● **DATA IN THIS EXERCISE**:
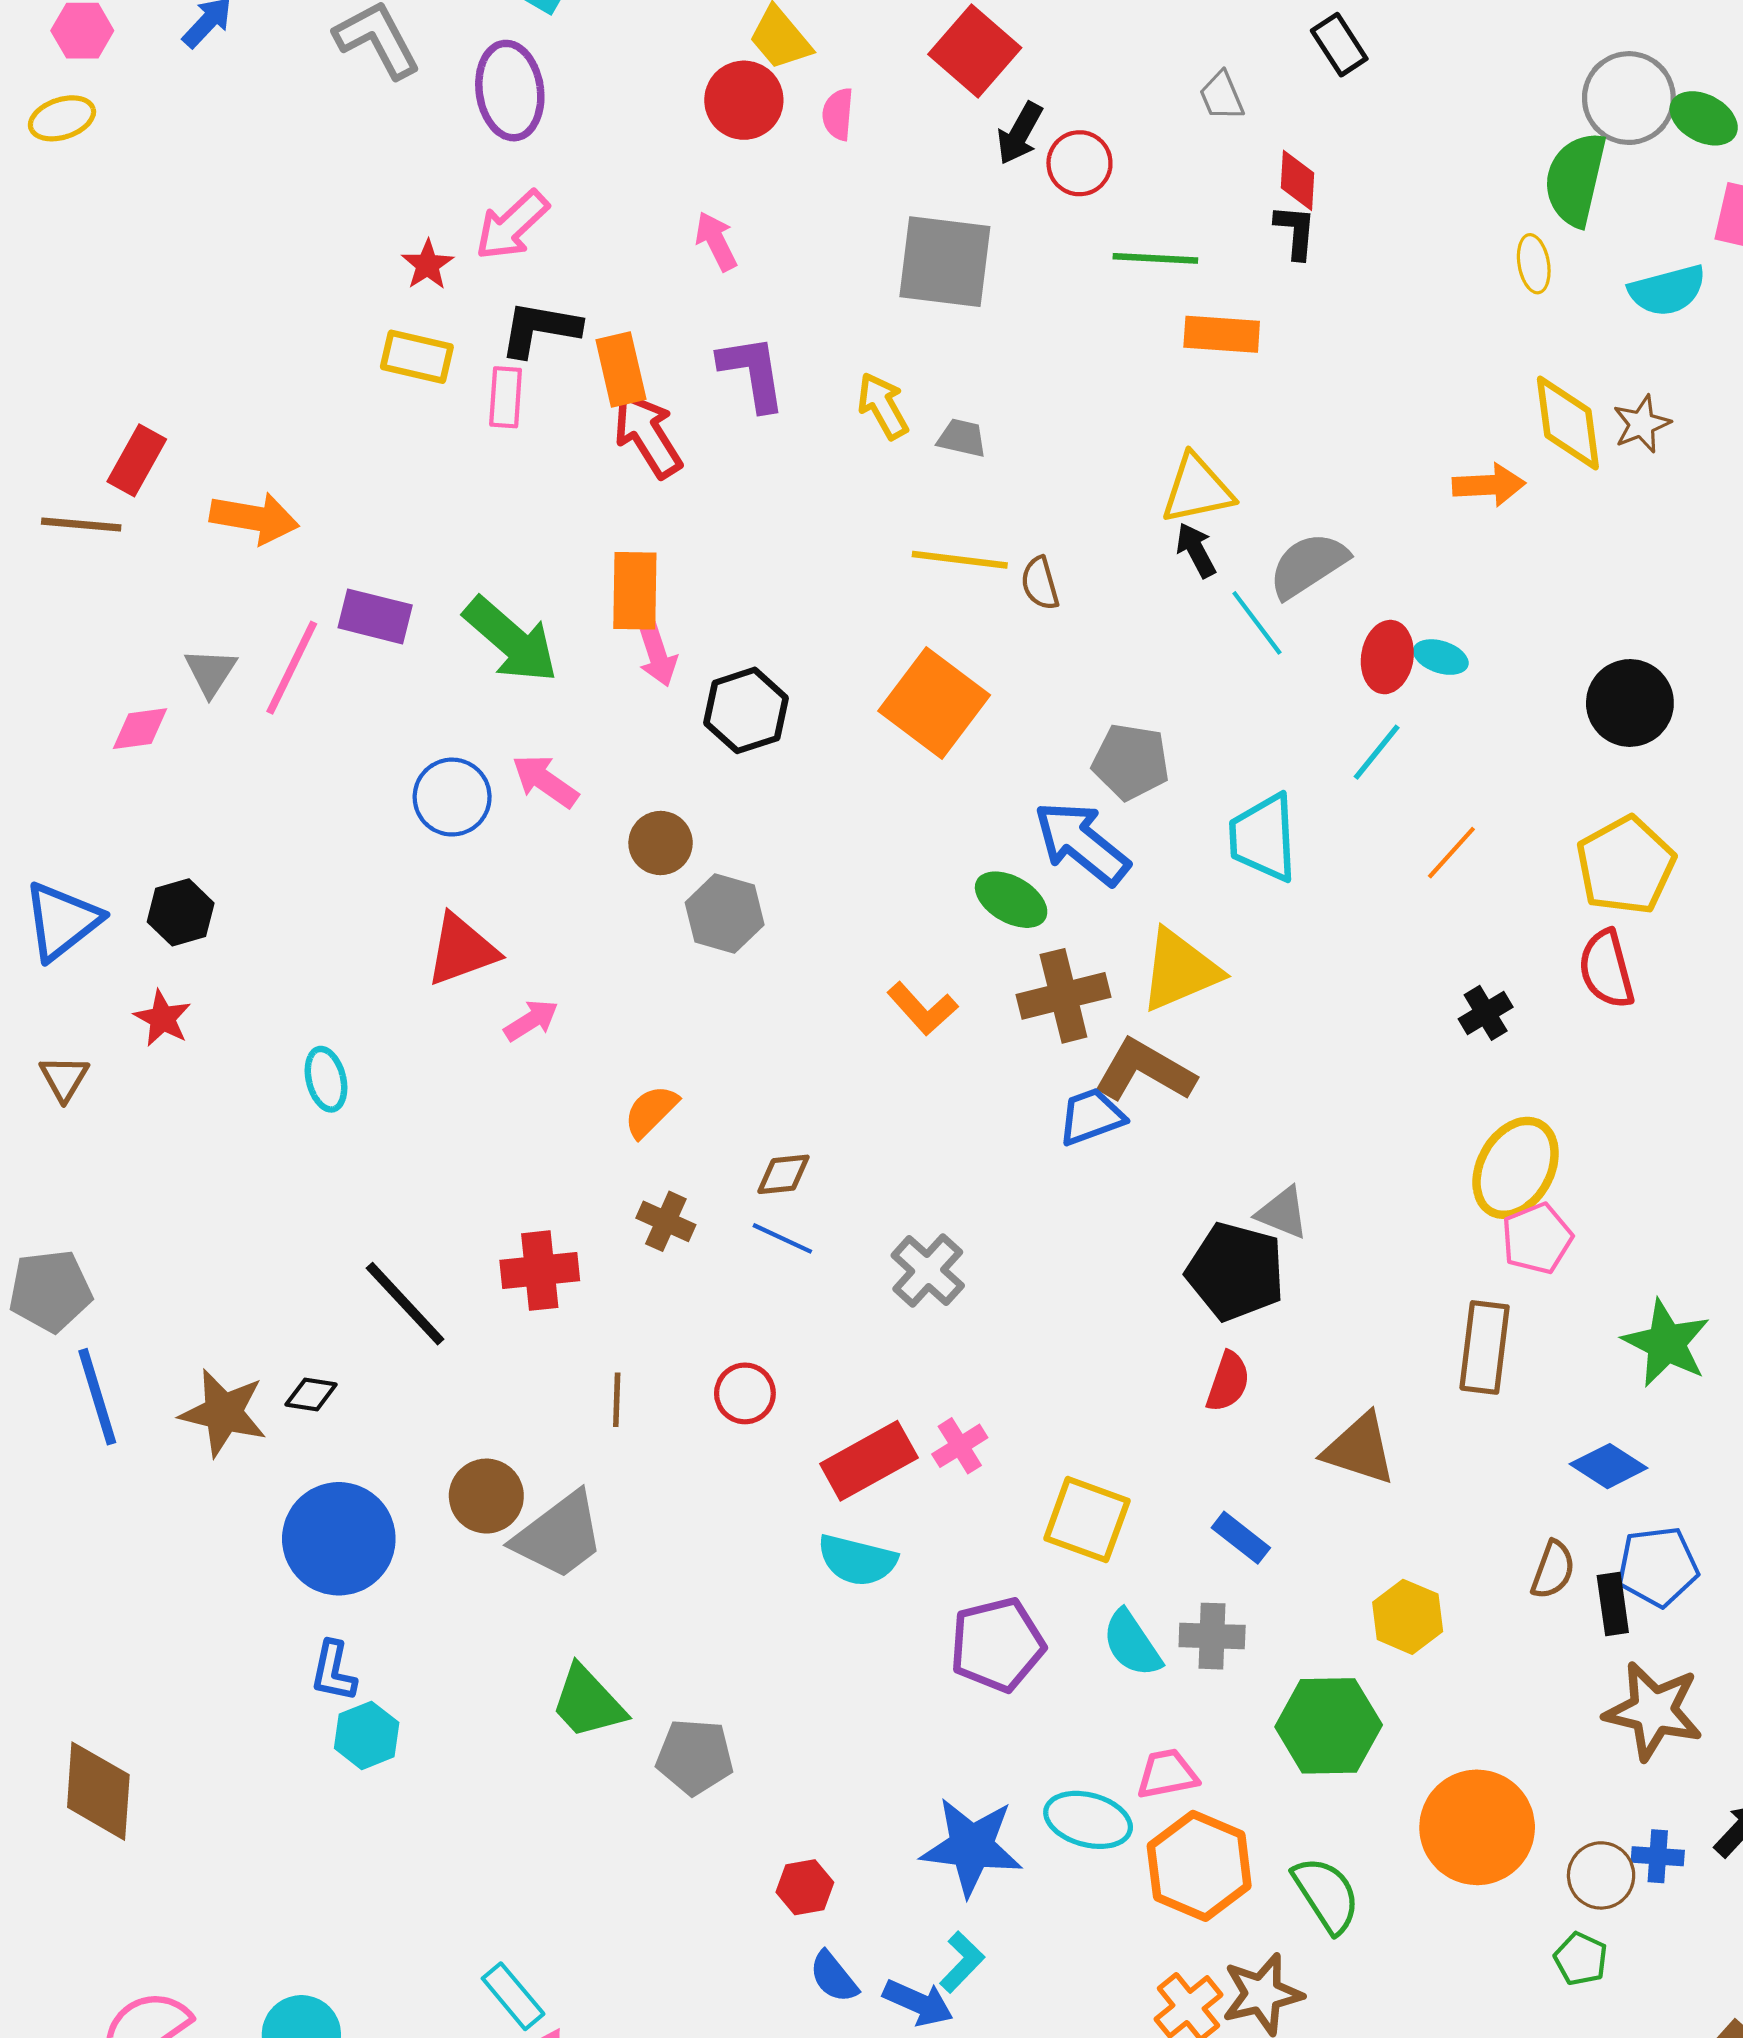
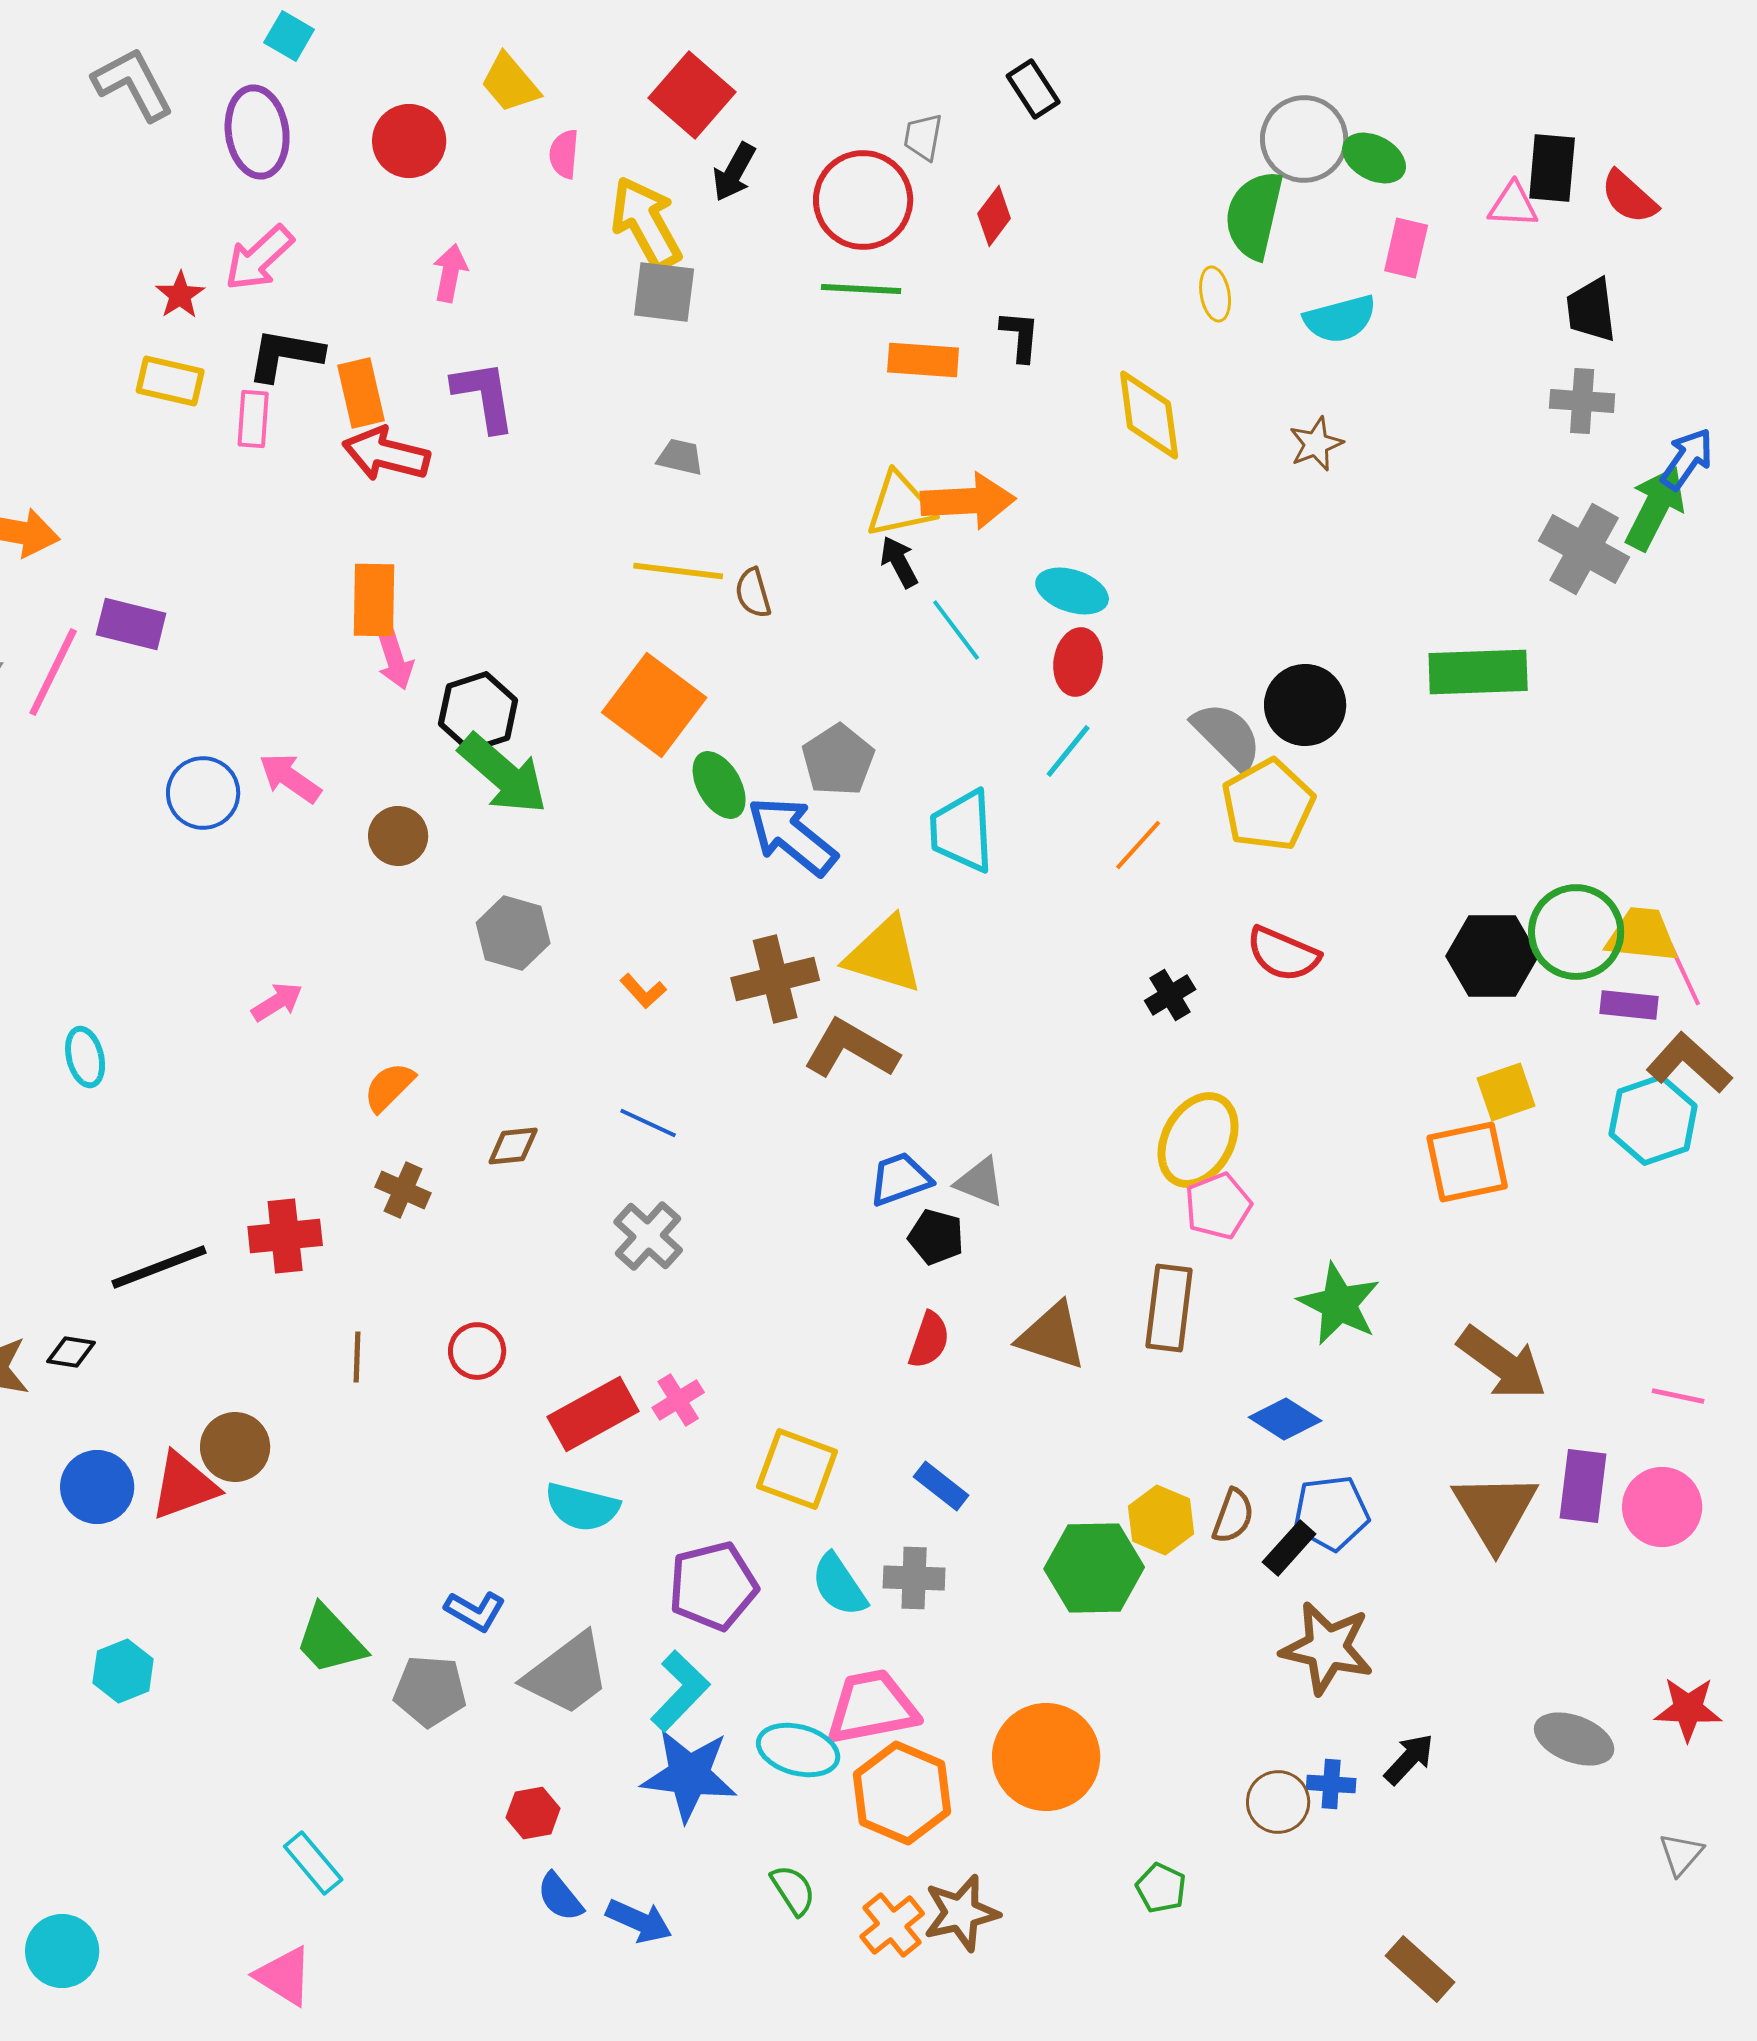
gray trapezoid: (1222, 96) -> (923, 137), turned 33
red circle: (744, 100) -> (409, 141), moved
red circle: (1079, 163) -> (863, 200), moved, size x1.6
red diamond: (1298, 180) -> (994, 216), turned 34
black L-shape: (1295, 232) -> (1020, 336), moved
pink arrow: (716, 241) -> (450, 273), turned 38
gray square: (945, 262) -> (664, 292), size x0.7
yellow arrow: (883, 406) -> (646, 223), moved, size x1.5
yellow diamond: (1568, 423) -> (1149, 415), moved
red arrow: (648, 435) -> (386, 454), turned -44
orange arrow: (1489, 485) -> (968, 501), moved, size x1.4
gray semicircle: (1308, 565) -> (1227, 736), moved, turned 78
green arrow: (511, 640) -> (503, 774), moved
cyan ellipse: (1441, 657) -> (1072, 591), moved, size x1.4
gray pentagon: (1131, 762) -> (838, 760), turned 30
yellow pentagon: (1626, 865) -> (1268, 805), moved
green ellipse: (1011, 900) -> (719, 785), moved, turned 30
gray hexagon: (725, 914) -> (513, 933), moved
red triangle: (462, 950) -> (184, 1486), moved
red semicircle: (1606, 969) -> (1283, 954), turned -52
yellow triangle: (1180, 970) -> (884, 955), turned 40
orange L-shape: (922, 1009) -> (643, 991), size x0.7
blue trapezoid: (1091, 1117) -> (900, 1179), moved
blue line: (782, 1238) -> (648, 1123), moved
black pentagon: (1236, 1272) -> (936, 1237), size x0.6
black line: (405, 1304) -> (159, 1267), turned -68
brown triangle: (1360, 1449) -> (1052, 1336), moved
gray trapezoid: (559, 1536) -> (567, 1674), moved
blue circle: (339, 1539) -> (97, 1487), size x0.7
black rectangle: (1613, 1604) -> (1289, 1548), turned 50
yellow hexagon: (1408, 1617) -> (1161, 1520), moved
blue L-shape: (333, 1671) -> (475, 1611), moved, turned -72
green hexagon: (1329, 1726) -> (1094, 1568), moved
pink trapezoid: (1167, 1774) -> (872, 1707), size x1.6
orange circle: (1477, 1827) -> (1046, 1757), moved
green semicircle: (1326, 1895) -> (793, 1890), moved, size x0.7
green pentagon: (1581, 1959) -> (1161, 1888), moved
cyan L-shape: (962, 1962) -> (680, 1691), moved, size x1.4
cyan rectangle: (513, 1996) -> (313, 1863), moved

● **EXERCISE INSTRUCTIONS**:
Every line in the data above that contains the word "gray" counts; report how many there are and nothing more.

● **EXERCISE RESULT**:
6